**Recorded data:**

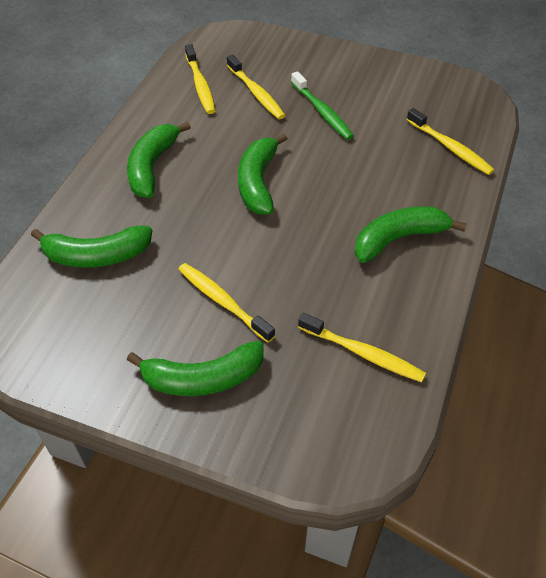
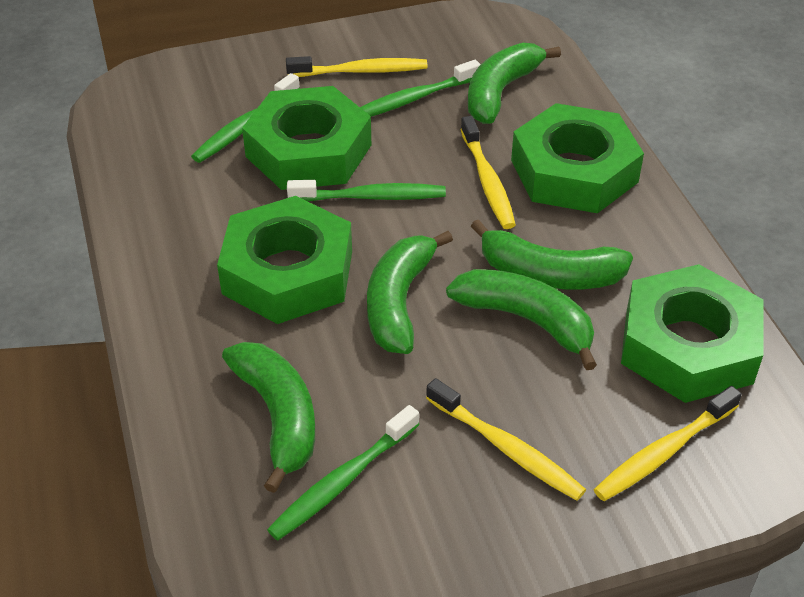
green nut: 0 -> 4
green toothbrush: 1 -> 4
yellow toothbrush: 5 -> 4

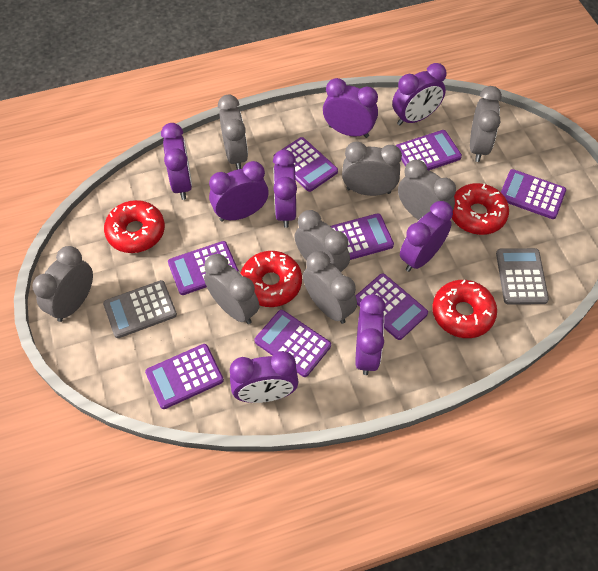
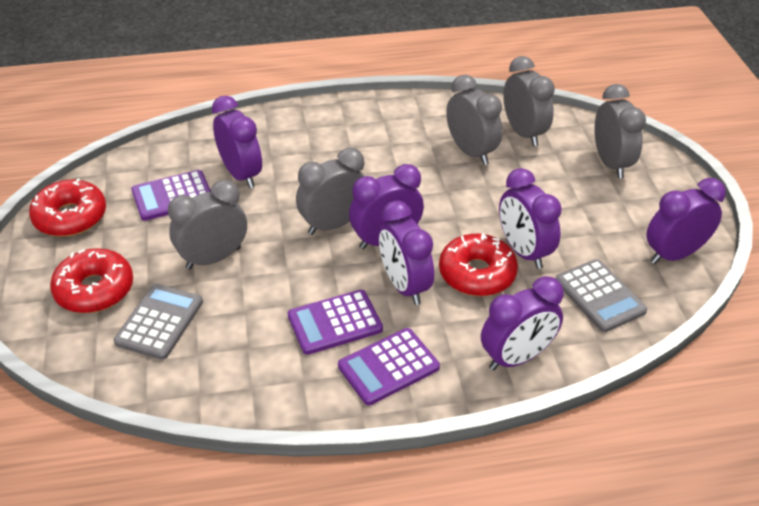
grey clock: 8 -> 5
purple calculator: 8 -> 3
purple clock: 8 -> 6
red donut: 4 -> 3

**Exercise instructions:** Any pictures should be dropped; transcribe the rest of the records above exactly.

**Written answer:**
green nut: 0 -> 4
green toothbrush: 1 -> 4
yellow toothbrush: 5 -> 4

grey clock: 8 -> 5
purple calculator: 8 -> 3
purple clock: 8 -> 6
red donut: 4 -> 3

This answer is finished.